◆ WHAT IS REQUIRED:
Rewrite the data from the line containing "Question: Which object is further" through the end of the data, changing every "bed frame" to "headboard" and leaving everything else as it is.
** Start DATASET RECORDS **
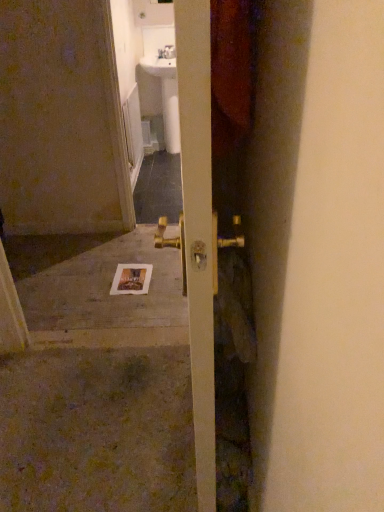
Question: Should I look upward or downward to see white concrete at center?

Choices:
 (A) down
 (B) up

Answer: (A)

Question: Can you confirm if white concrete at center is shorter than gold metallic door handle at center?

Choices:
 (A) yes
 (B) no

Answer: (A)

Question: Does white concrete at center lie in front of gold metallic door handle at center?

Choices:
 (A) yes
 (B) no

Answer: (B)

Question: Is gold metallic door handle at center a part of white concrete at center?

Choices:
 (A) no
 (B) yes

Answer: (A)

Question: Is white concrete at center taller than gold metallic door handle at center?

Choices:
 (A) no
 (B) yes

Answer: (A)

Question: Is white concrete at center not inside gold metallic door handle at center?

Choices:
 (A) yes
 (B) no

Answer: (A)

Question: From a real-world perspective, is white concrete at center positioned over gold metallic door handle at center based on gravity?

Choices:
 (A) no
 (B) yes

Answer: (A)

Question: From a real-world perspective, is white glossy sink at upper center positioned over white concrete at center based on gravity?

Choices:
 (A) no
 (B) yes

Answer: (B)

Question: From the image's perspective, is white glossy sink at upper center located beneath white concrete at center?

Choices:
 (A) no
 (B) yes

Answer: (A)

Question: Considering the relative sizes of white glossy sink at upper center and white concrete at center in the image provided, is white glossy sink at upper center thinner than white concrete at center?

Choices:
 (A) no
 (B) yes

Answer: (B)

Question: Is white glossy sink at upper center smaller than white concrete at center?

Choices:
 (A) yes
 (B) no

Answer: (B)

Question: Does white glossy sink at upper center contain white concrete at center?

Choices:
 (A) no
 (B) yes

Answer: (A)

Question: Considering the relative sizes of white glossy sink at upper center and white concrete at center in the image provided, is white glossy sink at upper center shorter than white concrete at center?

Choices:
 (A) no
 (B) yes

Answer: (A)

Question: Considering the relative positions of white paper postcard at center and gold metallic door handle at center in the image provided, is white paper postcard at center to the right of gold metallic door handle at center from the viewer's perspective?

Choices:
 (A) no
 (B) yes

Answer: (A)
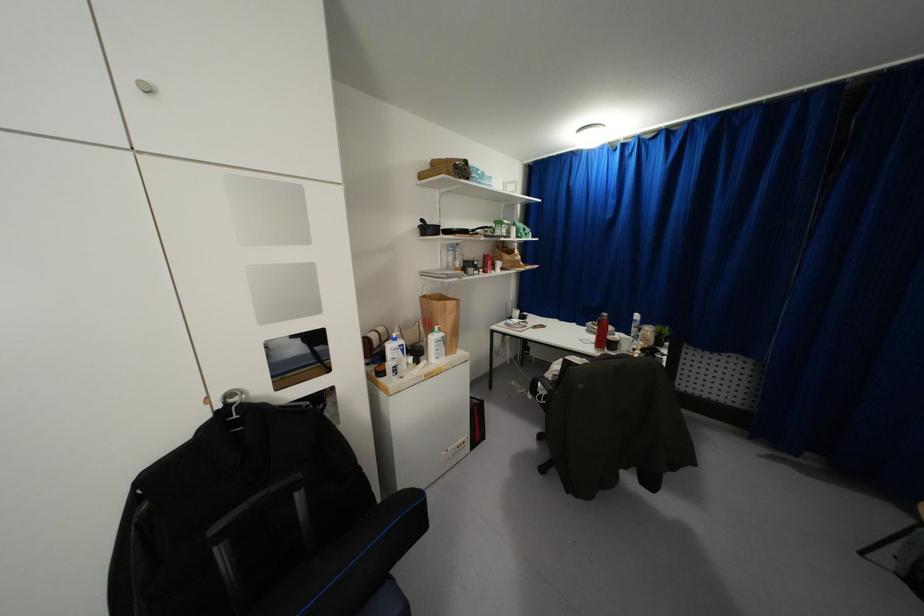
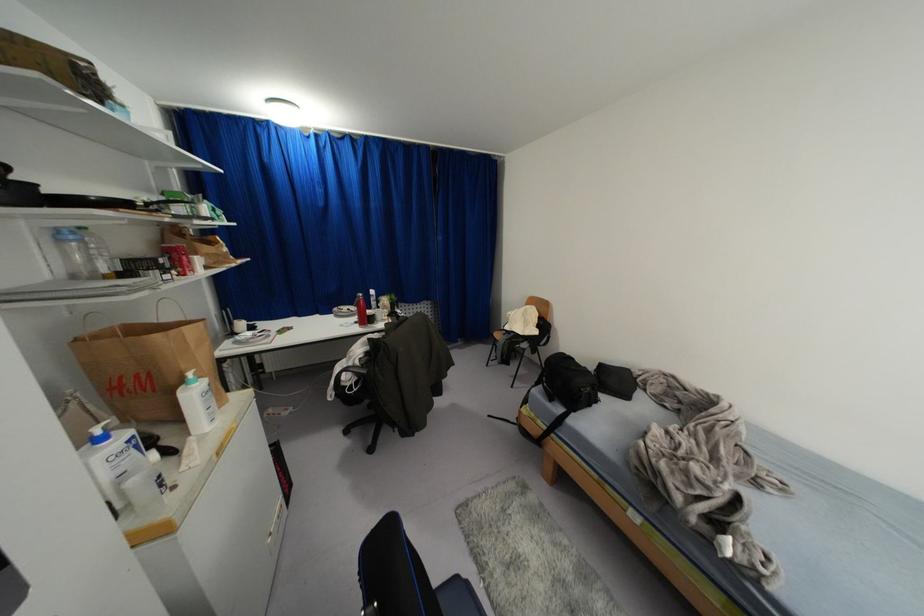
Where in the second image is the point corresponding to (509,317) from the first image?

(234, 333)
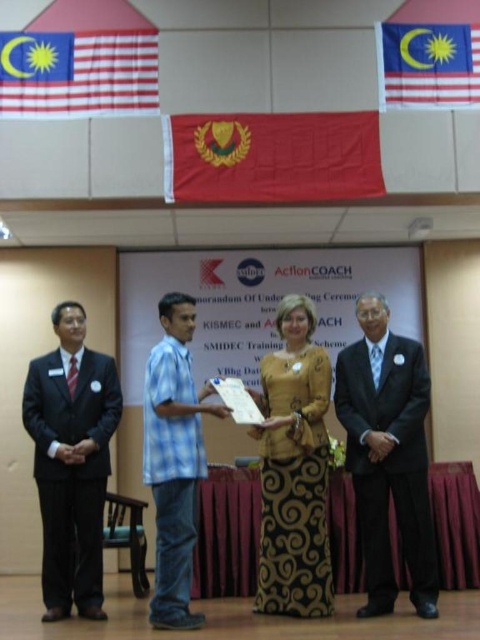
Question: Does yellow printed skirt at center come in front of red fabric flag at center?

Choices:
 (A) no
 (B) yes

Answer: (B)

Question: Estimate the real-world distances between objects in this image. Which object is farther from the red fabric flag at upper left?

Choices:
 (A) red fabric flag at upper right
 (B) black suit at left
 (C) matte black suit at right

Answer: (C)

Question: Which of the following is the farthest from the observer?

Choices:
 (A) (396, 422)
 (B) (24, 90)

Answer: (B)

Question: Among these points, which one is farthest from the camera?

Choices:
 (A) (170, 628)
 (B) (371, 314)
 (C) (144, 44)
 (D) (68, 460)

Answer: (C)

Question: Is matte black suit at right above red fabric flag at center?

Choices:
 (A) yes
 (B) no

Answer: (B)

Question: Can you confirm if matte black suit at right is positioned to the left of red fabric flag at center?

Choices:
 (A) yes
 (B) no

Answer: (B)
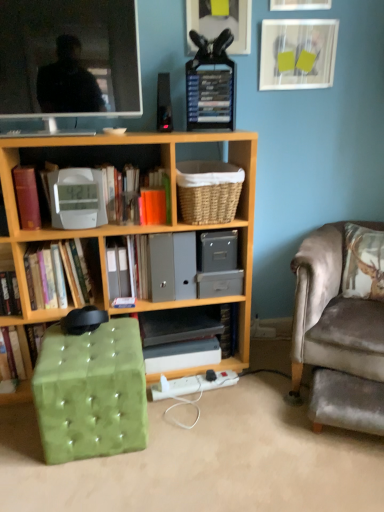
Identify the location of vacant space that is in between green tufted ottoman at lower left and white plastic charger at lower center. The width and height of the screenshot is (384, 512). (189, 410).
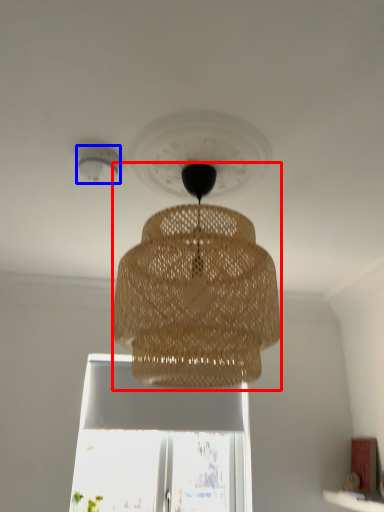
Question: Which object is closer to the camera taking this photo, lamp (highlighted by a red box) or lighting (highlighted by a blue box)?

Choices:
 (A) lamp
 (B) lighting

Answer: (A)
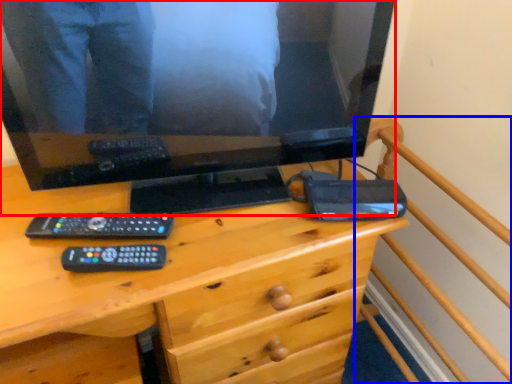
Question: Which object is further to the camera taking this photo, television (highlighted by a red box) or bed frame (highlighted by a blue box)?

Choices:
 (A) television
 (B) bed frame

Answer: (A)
** End DATASET RECORDS **
◆ SOLUTION TO THIS TASK:
Question: Which object is further to the camera taking this photo, television (highlighted by a red box) or headboard (highlighted by a blue box)?

Choices:
 (A) television
 (B) headboard

Answer: (A)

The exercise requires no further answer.